RAW DATA:

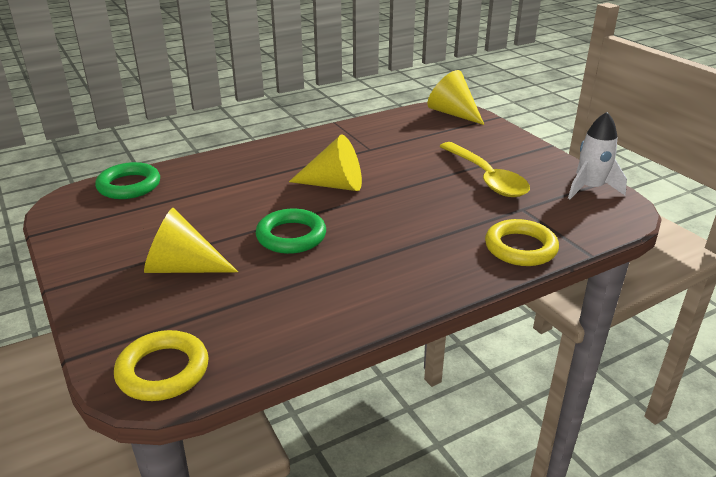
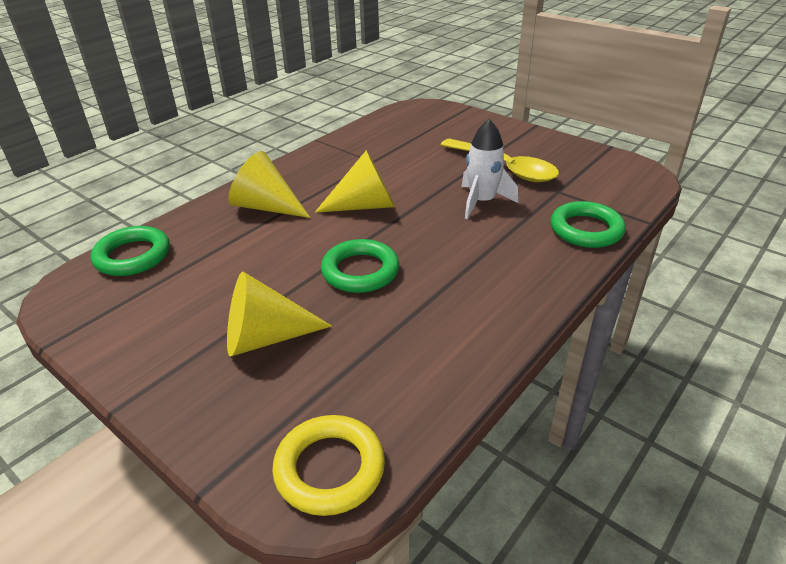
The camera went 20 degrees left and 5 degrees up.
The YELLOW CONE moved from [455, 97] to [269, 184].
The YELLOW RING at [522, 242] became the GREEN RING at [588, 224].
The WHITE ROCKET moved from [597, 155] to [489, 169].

TASK REQUIREMENTS: Nothing but the lines from the one with "The YELLOW RING" to the last line of the data should appear in the answer, each exactly as it stands.

WRITTEN RESPONSE:
The YELLOW RING at [522, 242] became the GREEN RING at [588, 224].
The WHITE ROCKET moved from [597, 155] to [489, 169].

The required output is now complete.